**TASK TO COMPLETE:**
Of the entries below, return only those lines from the line with "gone: RedTape 311, 112, 358, 150" to the line with "swapped: GreenCake 531, 175, 581, 219", exactly, both included.

**SOURCE DATA:**
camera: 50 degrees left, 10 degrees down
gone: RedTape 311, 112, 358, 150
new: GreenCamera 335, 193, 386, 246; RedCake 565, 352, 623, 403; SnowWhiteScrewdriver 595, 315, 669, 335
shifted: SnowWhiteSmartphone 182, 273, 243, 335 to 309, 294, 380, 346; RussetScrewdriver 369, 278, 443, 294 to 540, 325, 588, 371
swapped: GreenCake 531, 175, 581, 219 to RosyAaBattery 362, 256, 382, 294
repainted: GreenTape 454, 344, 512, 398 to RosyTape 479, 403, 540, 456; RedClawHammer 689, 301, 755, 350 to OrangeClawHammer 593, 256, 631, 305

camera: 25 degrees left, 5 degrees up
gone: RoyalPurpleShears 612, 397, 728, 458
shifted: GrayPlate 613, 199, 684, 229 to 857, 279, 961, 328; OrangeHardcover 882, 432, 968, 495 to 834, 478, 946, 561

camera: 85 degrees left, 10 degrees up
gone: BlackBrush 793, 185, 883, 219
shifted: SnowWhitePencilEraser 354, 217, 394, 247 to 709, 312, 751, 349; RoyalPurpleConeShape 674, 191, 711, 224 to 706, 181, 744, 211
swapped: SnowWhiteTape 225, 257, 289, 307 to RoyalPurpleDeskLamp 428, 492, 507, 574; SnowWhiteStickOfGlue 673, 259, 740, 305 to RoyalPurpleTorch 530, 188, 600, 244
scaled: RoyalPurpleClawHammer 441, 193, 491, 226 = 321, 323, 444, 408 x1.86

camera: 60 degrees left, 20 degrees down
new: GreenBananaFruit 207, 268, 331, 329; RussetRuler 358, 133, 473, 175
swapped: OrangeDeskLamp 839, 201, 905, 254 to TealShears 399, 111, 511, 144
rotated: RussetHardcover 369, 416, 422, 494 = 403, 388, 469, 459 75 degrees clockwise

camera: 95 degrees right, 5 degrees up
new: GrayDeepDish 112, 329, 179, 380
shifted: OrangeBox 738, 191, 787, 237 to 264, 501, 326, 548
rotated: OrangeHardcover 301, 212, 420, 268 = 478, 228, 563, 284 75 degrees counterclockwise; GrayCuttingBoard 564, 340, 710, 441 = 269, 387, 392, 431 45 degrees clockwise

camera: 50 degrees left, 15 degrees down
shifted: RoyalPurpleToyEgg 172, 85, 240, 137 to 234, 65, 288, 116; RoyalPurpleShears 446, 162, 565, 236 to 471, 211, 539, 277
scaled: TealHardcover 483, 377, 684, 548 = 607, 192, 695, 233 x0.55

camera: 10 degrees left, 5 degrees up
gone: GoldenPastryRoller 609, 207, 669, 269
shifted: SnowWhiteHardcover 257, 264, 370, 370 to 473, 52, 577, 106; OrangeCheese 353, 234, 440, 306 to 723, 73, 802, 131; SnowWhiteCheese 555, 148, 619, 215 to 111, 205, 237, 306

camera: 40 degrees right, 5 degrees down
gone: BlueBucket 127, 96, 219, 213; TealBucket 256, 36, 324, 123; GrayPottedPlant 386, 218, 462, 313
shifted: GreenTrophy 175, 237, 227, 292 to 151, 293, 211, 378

**ANSWER:**
gone: RedTape 311, 112, 358, 150
new: GreenCamera 335, 193, 386, 246; RedCake 565, 352, 623, 403; SnowWhiteScrewdriver 595, 315, 669, 335
shifted: SnowWhiteSmartphone 182, 273, 243, 335 to 309, 294, 380, 346; RussetScrewdriver 369, 278, 443, 294 to 540, 325, 588, 371
swapped: GreenCake 531, 175, 581, 219 to RosyAaBattery 362, 256, 382, 294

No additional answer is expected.